** Your instructions **
From the first line to the last, return the data exactly as it stands.

** Data **

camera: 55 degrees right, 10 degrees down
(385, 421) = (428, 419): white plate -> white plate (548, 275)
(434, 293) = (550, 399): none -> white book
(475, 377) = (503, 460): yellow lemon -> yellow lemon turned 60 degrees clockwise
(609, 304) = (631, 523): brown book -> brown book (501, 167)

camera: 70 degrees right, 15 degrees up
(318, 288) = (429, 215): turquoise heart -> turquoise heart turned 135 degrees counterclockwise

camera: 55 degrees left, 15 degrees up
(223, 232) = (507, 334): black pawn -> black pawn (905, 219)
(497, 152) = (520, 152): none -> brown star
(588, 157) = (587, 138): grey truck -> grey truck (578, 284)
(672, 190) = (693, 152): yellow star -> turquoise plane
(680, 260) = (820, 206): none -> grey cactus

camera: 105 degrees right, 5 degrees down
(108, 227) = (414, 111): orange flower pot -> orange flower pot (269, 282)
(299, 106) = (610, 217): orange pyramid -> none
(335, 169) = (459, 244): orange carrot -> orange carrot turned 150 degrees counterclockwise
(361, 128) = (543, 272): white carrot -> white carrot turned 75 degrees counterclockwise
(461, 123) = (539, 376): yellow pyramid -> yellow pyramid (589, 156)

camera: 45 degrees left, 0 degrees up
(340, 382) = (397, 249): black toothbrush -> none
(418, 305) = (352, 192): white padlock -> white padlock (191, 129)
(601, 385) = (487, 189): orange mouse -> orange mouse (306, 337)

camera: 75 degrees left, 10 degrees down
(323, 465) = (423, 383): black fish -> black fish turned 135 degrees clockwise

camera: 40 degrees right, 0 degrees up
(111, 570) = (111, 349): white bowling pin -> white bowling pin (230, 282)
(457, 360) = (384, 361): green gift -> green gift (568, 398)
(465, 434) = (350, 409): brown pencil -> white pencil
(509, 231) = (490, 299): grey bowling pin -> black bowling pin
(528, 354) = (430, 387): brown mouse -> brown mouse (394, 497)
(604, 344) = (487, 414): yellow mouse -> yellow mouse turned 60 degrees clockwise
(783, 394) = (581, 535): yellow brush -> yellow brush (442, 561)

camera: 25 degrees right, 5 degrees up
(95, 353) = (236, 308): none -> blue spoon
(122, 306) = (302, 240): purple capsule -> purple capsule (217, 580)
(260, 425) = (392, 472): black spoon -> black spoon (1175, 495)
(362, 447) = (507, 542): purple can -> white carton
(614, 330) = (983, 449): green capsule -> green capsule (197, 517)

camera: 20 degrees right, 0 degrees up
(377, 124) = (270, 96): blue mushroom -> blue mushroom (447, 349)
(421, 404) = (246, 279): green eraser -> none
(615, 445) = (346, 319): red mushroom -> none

** Solution for this problem **
camera: 55 degrees right, 10 degrees down
(385, 421) = (428, 419): white plate -> white plate (548, 275)
(434, 293) = (550, 399): none -> white book
(475, 377) = (503, 460): yellow lemon -> yellow lemon turned 60 degrees clockwise
(609, 304) = (631, 523): brown book -> brown book (501, 167)

camera: 70 degrees right, 15 degrees up
(318, 288) = (429, 215): turquoise heart -> turquoise heart turned 135 degrees counterclockwise

camera: 55 degrees left, 15 degrees up
(223, 232) = (507, 334): black pawn -> black pawn (905, 219)
(497, 152) = (520, 152): none -> brown star
(588, 157) = (587, 138): grey truck -> grey truck (578, 284)
(672, 190) = (693, 152): yellow star -> turquoise plane
(680, 260) = (820, 206): none -> grey cactus

camera: 105 degrees right, 5 degrees down
(108, 227) = (414, 111): orange flower pot -> orange flower pot (269, 282)
(299, 106) = (610, 217): orange pyramid -> none
(335, 169) = (459, 244): orange carrot -> orange carrot turned 150 degrees counterclockwise
(361, 128) = (543, 272): white carrot -> white carrot turned 75 degrees counterclockwise
(461, 123) = (539, 376): yellow pyramid -> yellow pyramid (589, 156)

camera: 45 degrees left, 0 degrees up
(340, 382) = (397, 249): black toothbrush -> none
(418, 305) = (352, 192): white padlock -> white padlock (191, 129)
(601, 385) = (487, 189): orange mouse -> orange mouse (306, 337)

camera: 75 degrees left, 10 degrees down
(323, 465) = (423, 383): black fish -> black fish turned 135 degrees clockwise

camera: 40 degrees right, 0 degrees up
(111, 570) = (111, 349): white bowling pin -> white bowling pin (230, 282)
(457, 360) = (384, 361): green gift -> green gift (568, 398)
(465, 434) = (350, 409): brown pencil -> white pencil
(509, 231) = (490, 299): grey bowling pin -> black bowling pin
(528, 354) = (430, 387): brown mouse -> brown mouse (394, 497)
(604, 344) = (487, 414): yellow mouse -> yellow mouse turned 60 degrees clockwise
(783, 394) = (581, 535): yellow brush -> yellow brush (442, 561)

camera: 25 degrees right, 5 degrees up
(95, 353) = (236, 308): none -> blue spoon
(122, 306) = (302, 240): purple capsule -> purple capsule (217, 580)
(260, 425) = (392, 472): black spoon -> black spoon (1175, 495)
(362, 447) = (507, 542): purple can -> white carton
(614, 330) = (983, 449): green capsule -> green capsule (197, 517)

camera: 20 degrees right, 0 degrees up
(377, 124) = (270, 96): blue mushroom -> blue mushroom (447, 349)
(421, 404) = (246, 279): green eraser -> none
(615, 445) = (346, 319): red mushroom -> none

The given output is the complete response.